* _TASK TO COMPLETE_
Repeat the records below exactly. Omit the pictures.

* _RECORDS SHOWN_
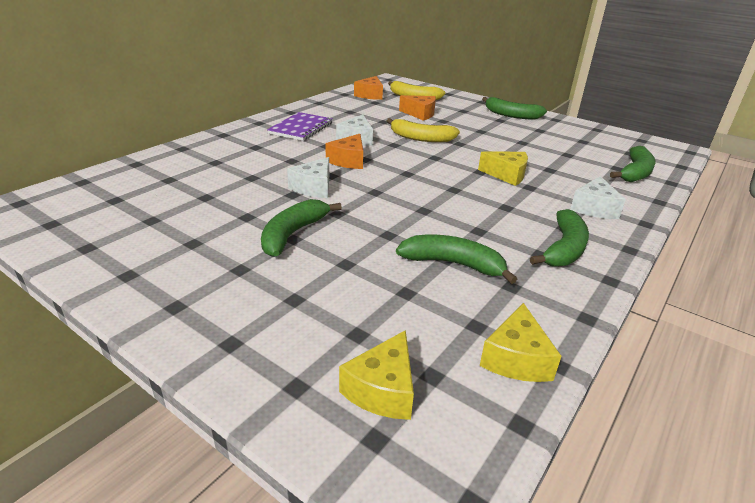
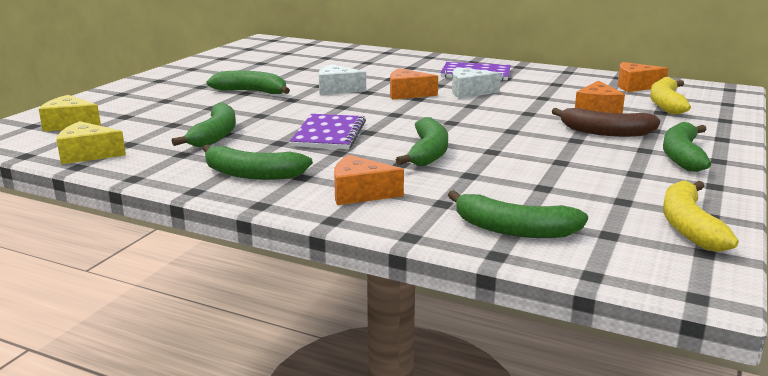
camera: 80 degrees right, 10 degrees down
(421, 138) = (506, 114): yellow banana -> yellow banana (689, 226)
(457, 206) = (329, 134): none -> purple notebook
(467, 121) = (606, 132): none -> brown banana
(506, 175) = (428, 153): yellow cheese -> green banana
(594, 208) = (360, 193): white cheese -> orange cheese

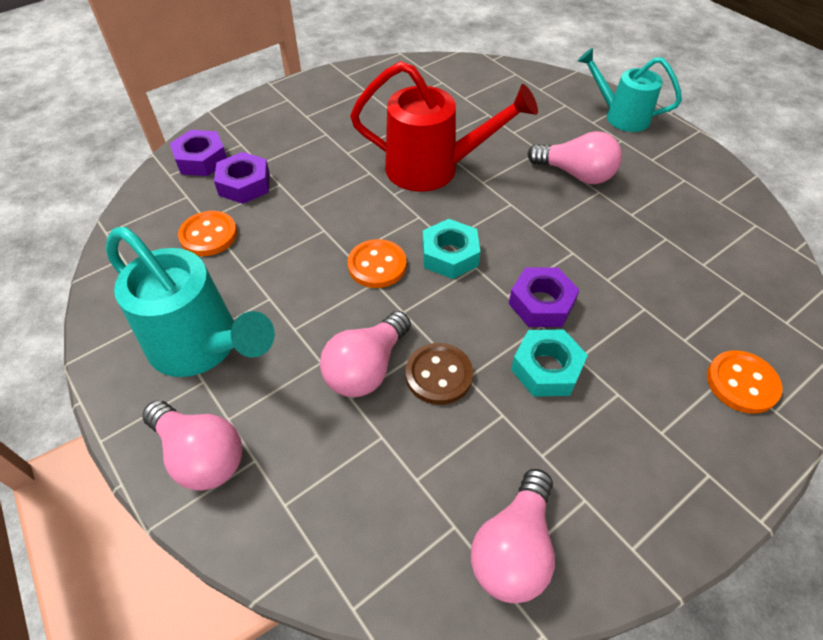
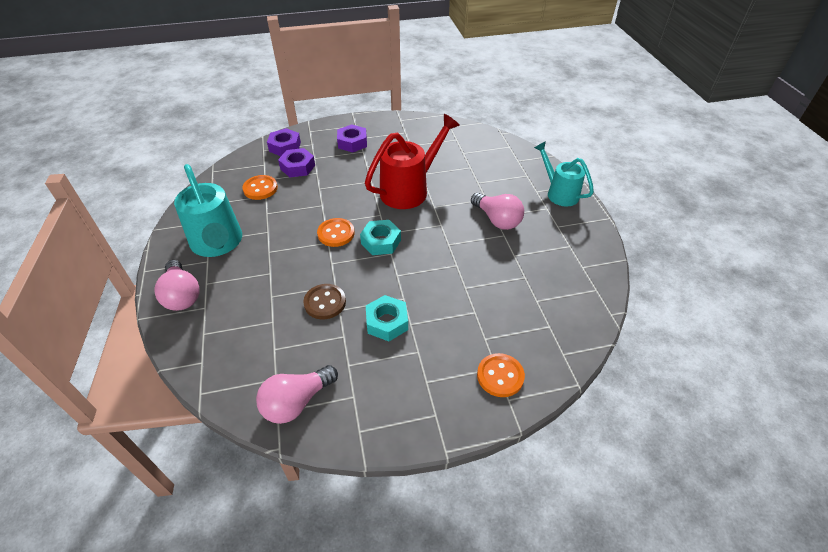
camera: 25 degrees right, 5 degrees down
(367, 368) = (290, 285): pink light bulb -> none
(433, 169) = (409, 190): red watering can -> red watering can turned 75 degrees counterclockwise
(541, 303) = (413, 286): purple nut -> purple nut (352, 143)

* _ANSWER TO THIS TASK_
camera: 80 degrees right, 10 degrees down
(421, 138) = (506, 114): yellow banana -> yellow banana (689, 226)
(457, 206) = (329, 134): none -> purple notebook
(467, 121) = (606, 132): none -> brown banana
(506, 175) = (428, 153): yellow cheese -> green banana
(594, 208) = (360, 193): white cheese -> orange cheese

camera: 25 degrees right, 5 degrees down
(367, 368) = (290, 285): pink light bulb -> none
(433, 169) = (409, 190): red watering can -> red watering can turned 75 degrees counterclockwise
(541, 303) = (413, 286): purple nut -> purple nut (352, 143)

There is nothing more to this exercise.